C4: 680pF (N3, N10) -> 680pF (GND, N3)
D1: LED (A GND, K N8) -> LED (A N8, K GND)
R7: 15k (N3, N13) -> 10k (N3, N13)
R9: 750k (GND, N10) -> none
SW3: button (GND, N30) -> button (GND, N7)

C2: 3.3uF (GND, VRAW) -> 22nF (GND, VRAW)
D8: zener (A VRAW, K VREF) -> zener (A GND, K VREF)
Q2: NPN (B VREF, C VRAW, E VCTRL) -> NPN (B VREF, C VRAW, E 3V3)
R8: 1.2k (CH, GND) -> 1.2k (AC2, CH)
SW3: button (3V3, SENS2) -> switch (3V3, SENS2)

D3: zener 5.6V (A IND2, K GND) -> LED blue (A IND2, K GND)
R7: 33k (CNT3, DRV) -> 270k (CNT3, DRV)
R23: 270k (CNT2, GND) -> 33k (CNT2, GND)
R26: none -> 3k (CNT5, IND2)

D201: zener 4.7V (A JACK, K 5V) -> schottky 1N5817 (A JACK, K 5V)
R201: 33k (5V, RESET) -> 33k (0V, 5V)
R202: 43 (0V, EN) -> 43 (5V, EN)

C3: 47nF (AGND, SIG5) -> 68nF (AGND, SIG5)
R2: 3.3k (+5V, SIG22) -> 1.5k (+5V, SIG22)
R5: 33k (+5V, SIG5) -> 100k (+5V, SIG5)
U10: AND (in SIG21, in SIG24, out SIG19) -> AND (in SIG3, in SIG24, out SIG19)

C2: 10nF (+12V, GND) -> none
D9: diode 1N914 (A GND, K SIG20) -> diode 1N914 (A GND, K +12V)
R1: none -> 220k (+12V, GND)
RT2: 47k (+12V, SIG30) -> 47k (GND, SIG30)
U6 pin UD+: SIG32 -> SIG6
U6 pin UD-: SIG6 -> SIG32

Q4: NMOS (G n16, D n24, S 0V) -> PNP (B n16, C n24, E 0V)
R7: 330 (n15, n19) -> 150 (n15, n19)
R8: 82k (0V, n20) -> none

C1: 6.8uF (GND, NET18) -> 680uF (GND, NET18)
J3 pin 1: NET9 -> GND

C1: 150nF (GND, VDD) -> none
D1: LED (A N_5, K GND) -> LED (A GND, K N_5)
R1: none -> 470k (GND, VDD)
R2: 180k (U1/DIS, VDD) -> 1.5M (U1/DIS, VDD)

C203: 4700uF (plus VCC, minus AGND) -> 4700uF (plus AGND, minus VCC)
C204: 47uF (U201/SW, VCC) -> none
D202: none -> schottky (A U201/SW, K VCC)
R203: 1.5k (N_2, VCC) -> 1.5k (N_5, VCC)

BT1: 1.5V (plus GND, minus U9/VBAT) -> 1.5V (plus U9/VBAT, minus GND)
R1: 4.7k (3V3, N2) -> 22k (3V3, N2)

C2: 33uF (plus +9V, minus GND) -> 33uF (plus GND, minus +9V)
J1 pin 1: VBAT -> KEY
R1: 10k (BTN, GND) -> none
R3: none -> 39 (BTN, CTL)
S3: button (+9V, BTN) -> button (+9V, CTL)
··········
◆ **TASK TO COMPLETE**
Copy out the entire material verbatim.

◆ **RESULT FOR THIS EXERCISE**
C4: 680pF (N3, N10) -> 680pF (GND, N3)
D1: LED (A GND, K N8) -> LED (A N8, K GND)
R7: 15k (N3, N13) -> 10k (N3, N13)
R9: 750k (GND, N10) -> none
SW3: button (GND, N30) -> button (GND, N7)

C2: 3.3uF (GND, VRAW) -> 22nF (GND, VRAW)
D8: zener (A VRAW, K VREF) -> zener (A GND, K VREF)
Q2: NPN (B VREF, C VRAW, E VCTRL) -> NPN (B VREF, C VRAW, E 3V3)
R8: 1.2k (CH, GND) -> 1.2k (AC2, CH)
SW3: button (3V3, SENS2) -> switch (3V3, SENS2)

D3: zener 5.6V (A IND2, K GND) -> LED blue (A IND2, K GND)
R7: 33k (CNT3, DRV) -> 270k (CNT3, DRV)
R23: 270k (CNT2, GND) -> 33k (CNT2, GND)
R26: none -> 3k (CNT5, IND2)

D201: zener 4.7V (A JACK, K 5V) -> schottky 1N5817 (A JACK, K 5V)
R201: 33k (5V, RESET) -> 33k (0V, 5V)
R202: 43 (0V, EN) -> 43 (5V, EN)

C3: 47nF (AGND, SIG5) -> 68nF (AGND, SIG5)
R2: 3.3k (+5V, SIG22) -> 1.5k (+5V, SIG22)
R5: 33k (+5V, SIG5) -> 100k (+5V, SIG5)
U10: AND (in SIG21, in SIG24, out SIG19) -> AND (in SIG3, in SIG24, out SIG19)

C2: 10nF (+12V, GND) -> none
D9: diode 1N914 (A GND, K SIG20) -> diode 1N914 (A GND, K +12V)
R1: none -> 220k (+12V, GND)
RT2: 47k (+12V, SIG30) -> 47k (GND, SIG30)
U6 pin UD+: SIG32 -> SIG6
U6 pin UD-: SIG6 -> SIG32

Q4: NMOS (G n16, D n24, S 0V) -> PNP (B n16, C n24, E 0V)
R7: 330 (n15, n19) -> 150 (n15, n19)
R8: 82k (0V, n20) -> none

C1: 6.8uF (GND, NET18) -> 680uF (GND, NET18)
J3 pin 1: NET9 -> GND

C1: 150nF (GND, VDD) -> none
D1: LED (A N_5, K GND) -> LED (A GND, K N_5)
R1: none -> 470k (GND, VDD)
R2: 180k (U1/DIS, VDD) -> 1.5M (U1/DIS, VDD)

C203: 4700uF (plus VCC, minus AGND) -> 4700uF (plus AGND, minus VCC)
C204: 47uF (U201/SW, VCC) -> none
D202: none -> schottky (A U201/SW, K VCC)
R203: 1.5k (N_2, VCC) -> 1.5k (N_5, VCC)

BT1: 1.5V (plus GND, minus U9/VBAT) -> 1.5V (plus U9/VBAT, minus GND)
R1: 4.7k (3V3, N2) -> 22k (3V3, N2)

C2: 33uF (plus +9V, minus GND) -> 33uF (plus GND, minus +9V)
J1 pin 1: VBAT -> KEY
R1: 10k (BTN, GND) -> none
R3: none -> 39 (BTN, CTL)
S3: button (+9V, BTN) -> button (+9V, CTL)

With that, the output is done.